What is printed must match, line for line, the records from their first line through the line containing "pink arrow: (158, 278) -> (141, 142), moved", with pictures left out.

Stored data entries:

=====

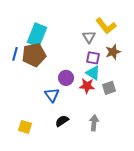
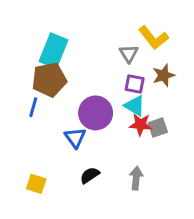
blue line: (15, 54) -> (33, 107), moved
purple circle: (66, 78) -> (96, 113), size x1.5
red star: (87, 86) -> (140, 125), moved

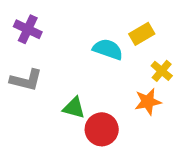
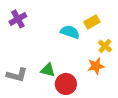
purple cross: (28, 29) -> (18, 19), turned 36
gray L-shape: (26, 80) -> (17, 75), moved

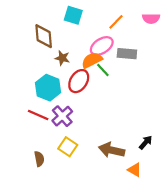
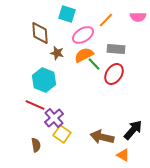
pink ellipse: (102, 46) -> (83, 35), moved
red ellipse: (79, 81) -> (114, 74), moved
purple cross: (62, 116) -> (54, 118), moved
black arrow: (146, 142) -> (133, 130), size x1.5

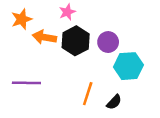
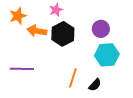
purple circle: (108, 42) -> (101, 29), moved

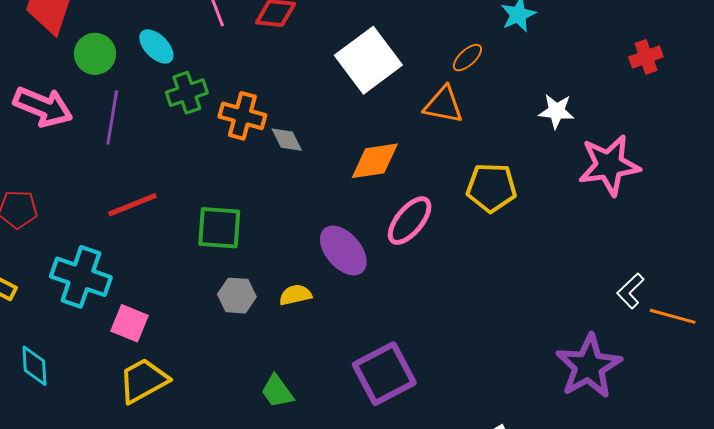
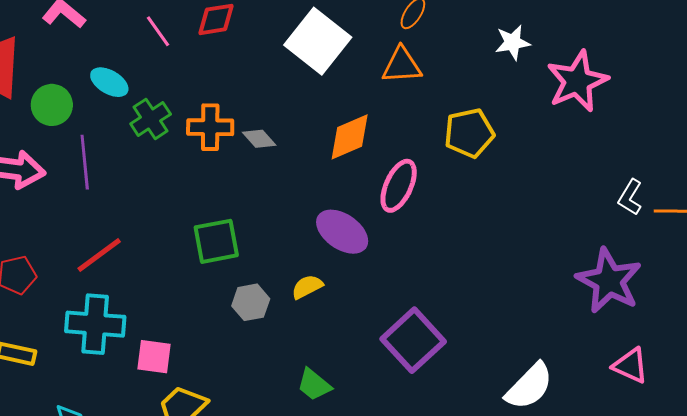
red line: (132, 205) -> (99, 255), moved

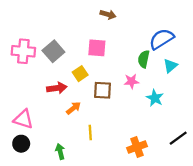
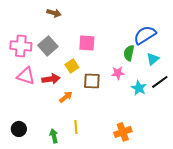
brown arrow: (108, 14) -> (54, 13), moved
pink triangle: (23, 119) -> (26, 76), moved
yellow line: (90, 133) -> (76, 127), moved
black line: (178, 138) -> (160, 82), moved

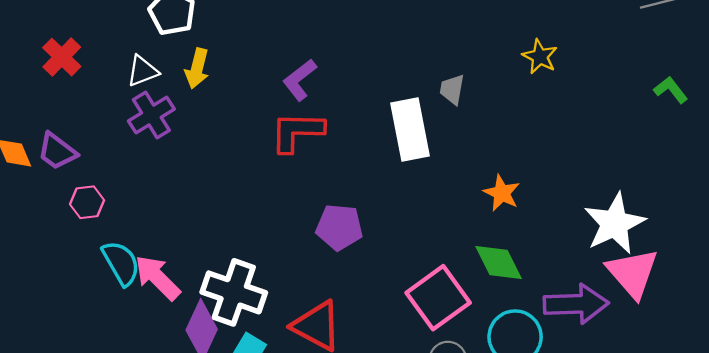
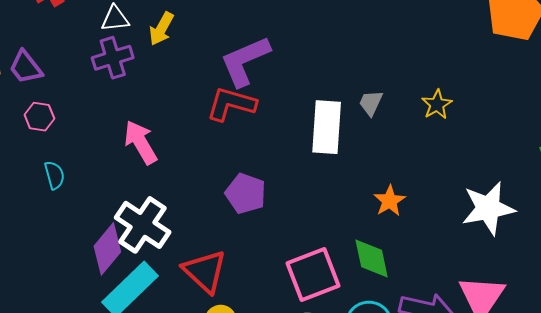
yellow star: (540, 57) -> (437, 105), moved
purple L-shape: (300, 80) -> (245, 61), size x1.5
white star: (615, 224) -> (488, 208), moved
cyan semicircle: (121, 263) -> (54, 175), size x0.7
pink arrow: (158, 278) -> (141, 142), moved

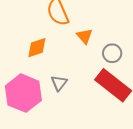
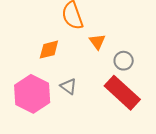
gray triangle: (59, 83) -> (68, 86), turned -36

=====

RESULT:
blue line: (15, 54) -> (33, 107), moved
purple circle: (66, 78) -> (96, 113), size x1.5
red star: (87, 86) -> (140, 125), moved

purple cross: (28, 29) -> (18, 19), turned 36
gray L-shape: (26, 80) -> (17, 75), moved

pink ellipse: (102, 46) -> (83, 35), moved
red ellipse: (79, 81) -> (114, 74), moved
purple cross: (62, 116) -> (54, 118), moved
black arrow: (146, 142) -> (133, 130), size x1.5

purple circle: (108, 42) -> (101, 29), moved

red line: (132, 205) -> (99, 255), moved

brown arrow: (108, 14) -> (54, 13), moved
pink triangle: (23, 119) -> (26, 76), moved
yellow line: (90, 133) -> (76, 127), moved
black line: (178, 138) -> (160, 82), moved

yellow star: (540, 57) -> (437, 105), moved
purple L-shape: (300, 80) -> (245, 61), size x1.5
white star: (615, 224) -> (488, 208), moved
cyan semicircle: (121, 263) -> (54, 175), size x0.7
pink arrow: (158, 278) -> (141, 142), moved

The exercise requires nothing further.